## TRY IT
Return nothing but the lines from the one with "none -> black brick A5:A6 level 1" through the one with "none -> black plate E9:H9 level 1" in the data below, word for word and without pictures.

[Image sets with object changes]
=== Section Start ===

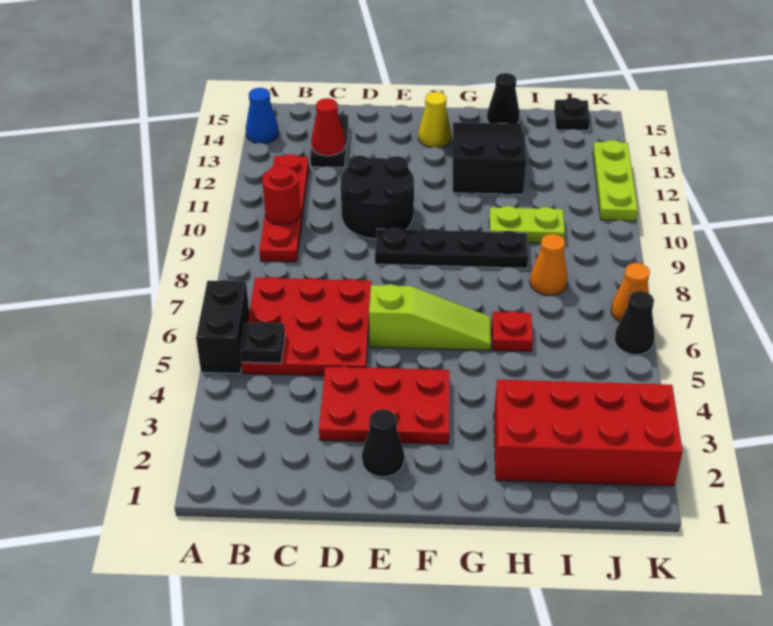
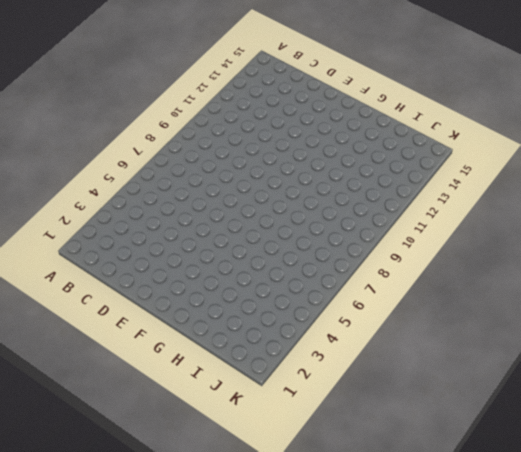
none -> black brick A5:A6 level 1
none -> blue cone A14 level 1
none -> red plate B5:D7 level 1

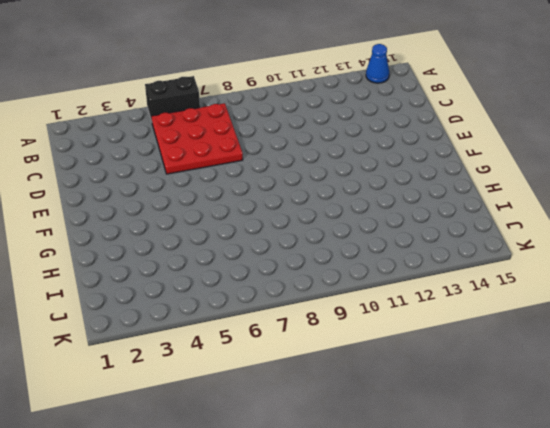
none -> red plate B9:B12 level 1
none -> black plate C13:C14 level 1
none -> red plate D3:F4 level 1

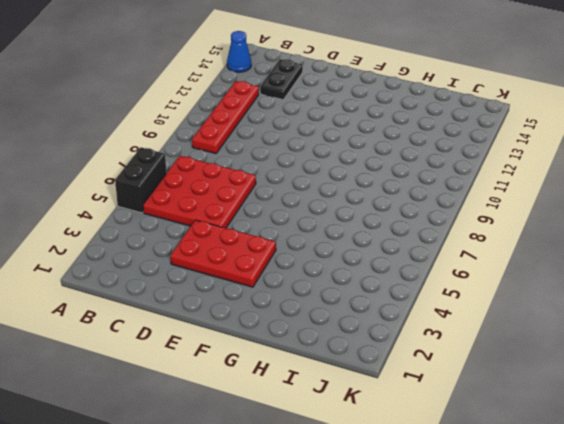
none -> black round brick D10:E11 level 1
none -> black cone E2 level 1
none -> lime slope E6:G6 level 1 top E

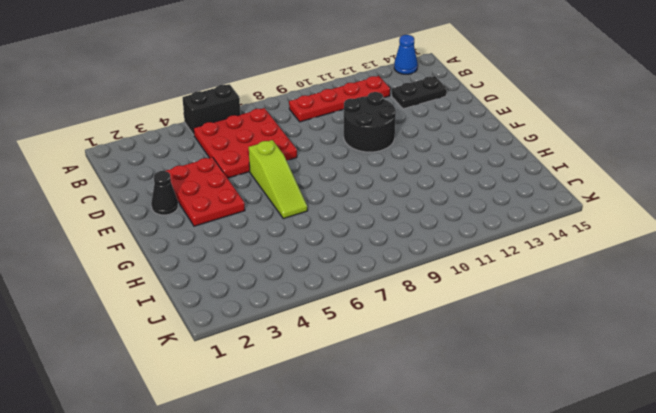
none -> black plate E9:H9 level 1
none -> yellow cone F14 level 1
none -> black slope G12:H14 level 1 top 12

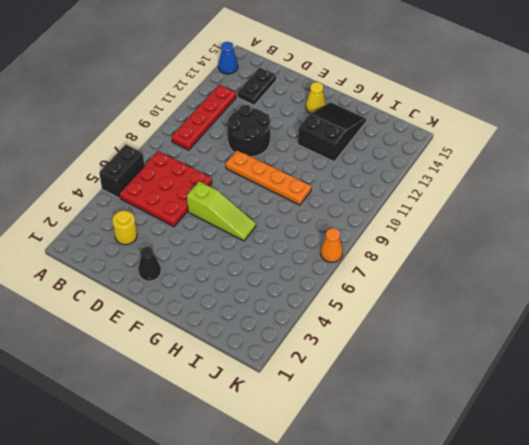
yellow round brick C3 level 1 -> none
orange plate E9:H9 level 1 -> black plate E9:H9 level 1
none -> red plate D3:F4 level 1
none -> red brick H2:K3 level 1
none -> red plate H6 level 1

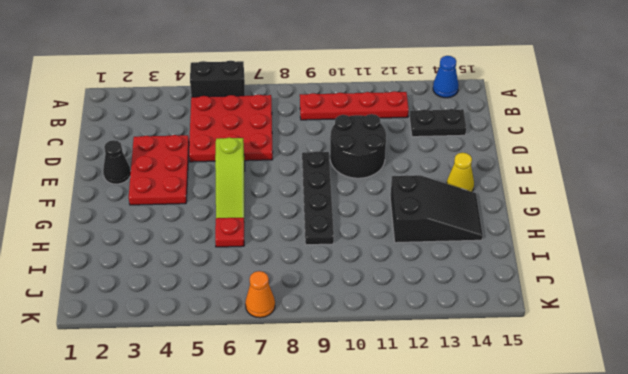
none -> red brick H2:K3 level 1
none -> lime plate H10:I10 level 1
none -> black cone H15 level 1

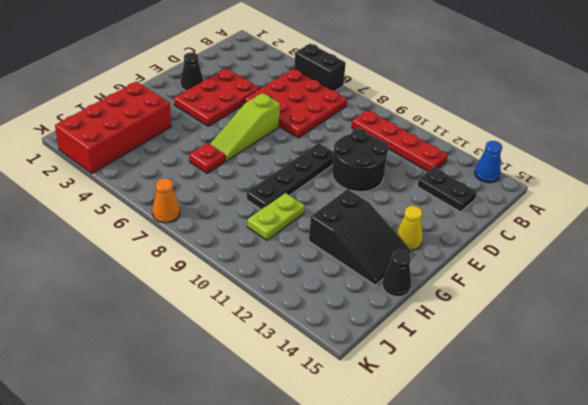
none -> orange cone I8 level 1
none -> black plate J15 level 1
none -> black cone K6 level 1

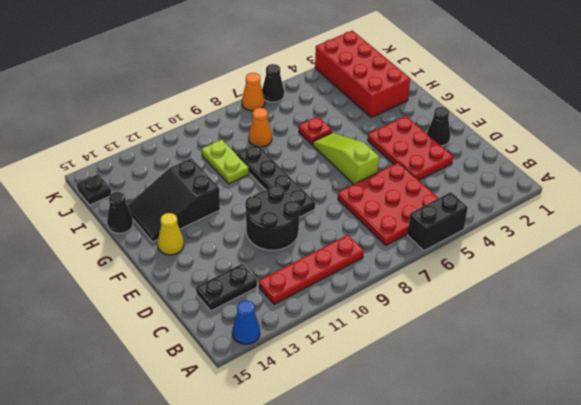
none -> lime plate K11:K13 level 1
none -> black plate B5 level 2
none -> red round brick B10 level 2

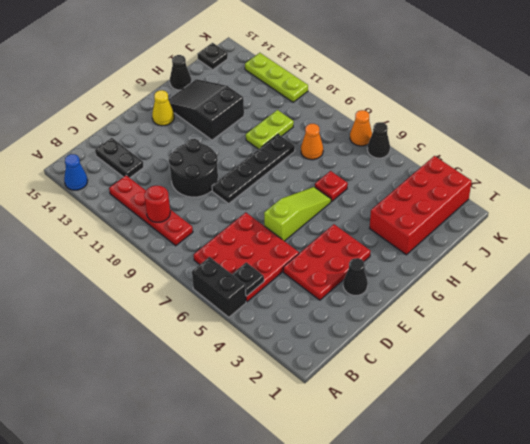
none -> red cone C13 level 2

=== Section End ===
=== Section Start ===

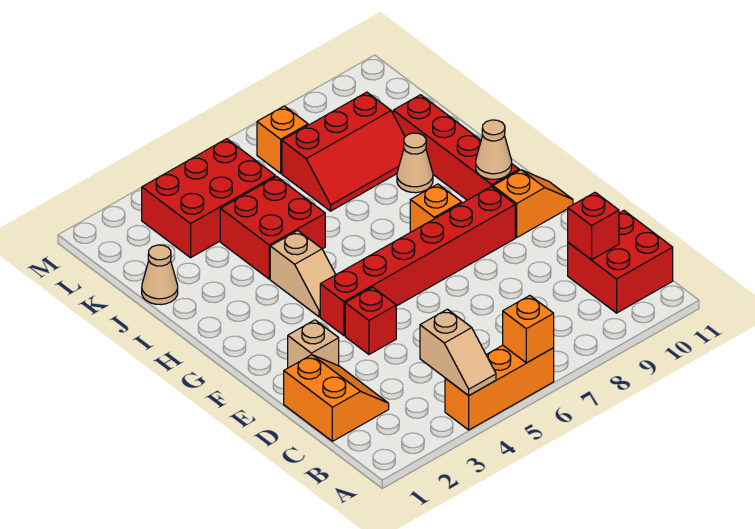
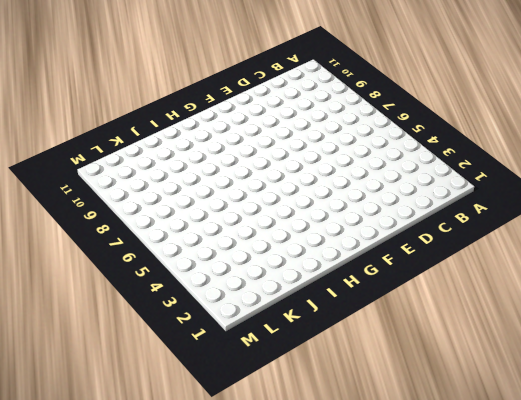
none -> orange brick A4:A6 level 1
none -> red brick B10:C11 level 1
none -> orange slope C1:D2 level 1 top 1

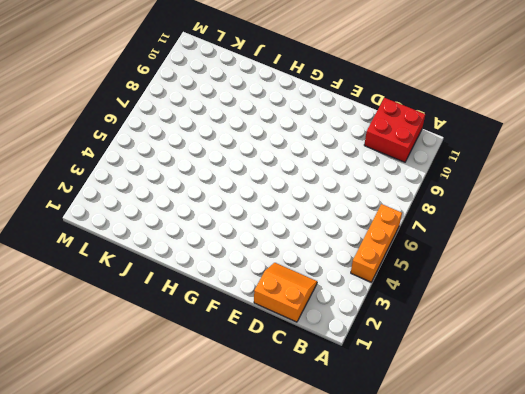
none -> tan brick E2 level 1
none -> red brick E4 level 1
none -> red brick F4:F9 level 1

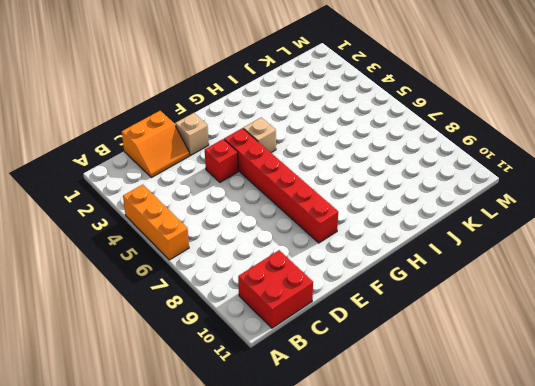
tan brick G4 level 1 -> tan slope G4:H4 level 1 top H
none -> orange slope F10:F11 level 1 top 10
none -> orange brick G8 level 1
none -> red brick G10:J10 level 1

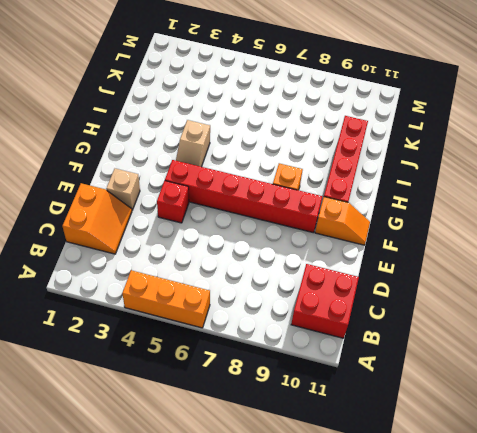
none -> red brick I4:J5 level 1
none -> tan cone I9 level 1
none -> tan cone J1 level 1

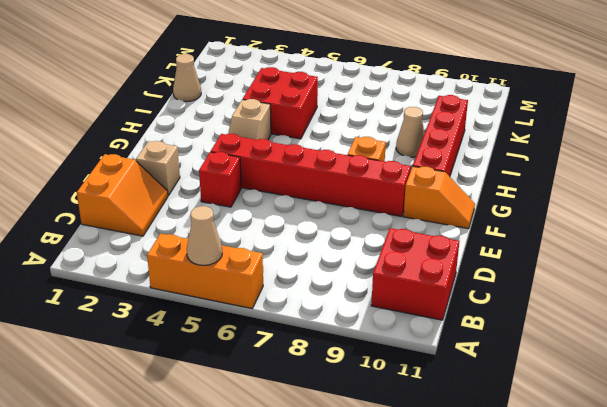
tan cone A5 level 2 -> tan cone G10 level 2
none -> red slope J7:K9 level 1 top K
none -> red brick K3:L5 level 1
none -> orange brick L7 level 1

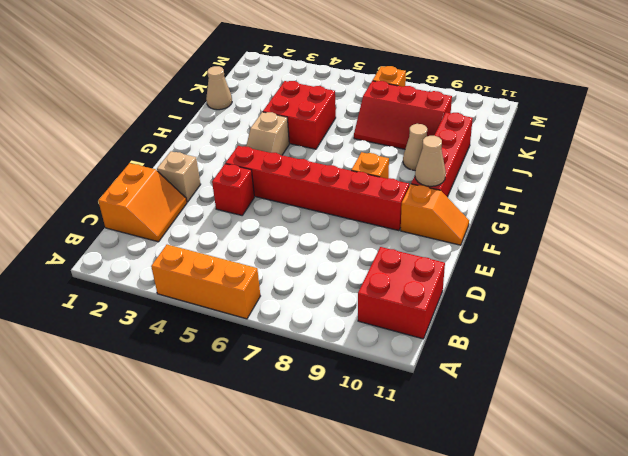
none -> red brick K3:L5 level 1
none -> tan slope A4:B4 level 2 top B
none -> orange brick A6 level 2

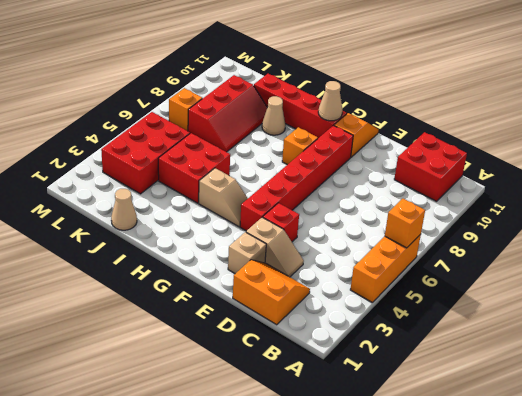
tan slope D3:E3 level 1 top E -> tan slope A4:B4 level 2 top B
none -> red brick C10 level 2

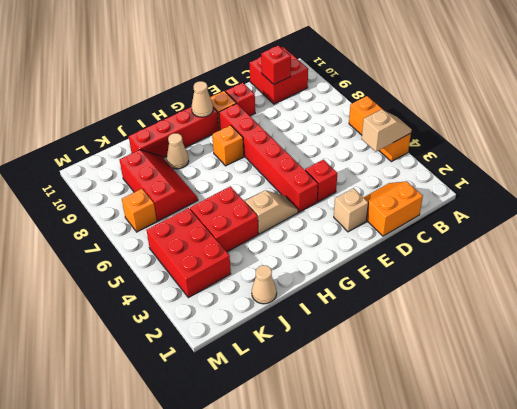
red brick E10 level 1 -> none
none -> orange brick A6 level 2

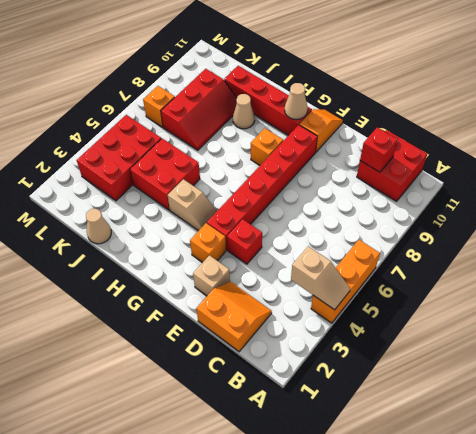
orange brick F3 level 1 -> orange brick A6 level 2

=== Section End ===

## REPLY TO THE EXERCISE
none -> black brick A5:A6 level 1
none -> blue cone A14 level 1
none -> red plate B5:D7 level 1

none -> red plate B9:B12 level 1
none -> black plate C13:C14 level 1
none -> red plate D3:F4 level 1

none -> black round brick D10:E11 level 1
none -> black cone E2 level 1
none -> lime slope E6:G6 level 1 top E

none -> black plate E9:H9 level 1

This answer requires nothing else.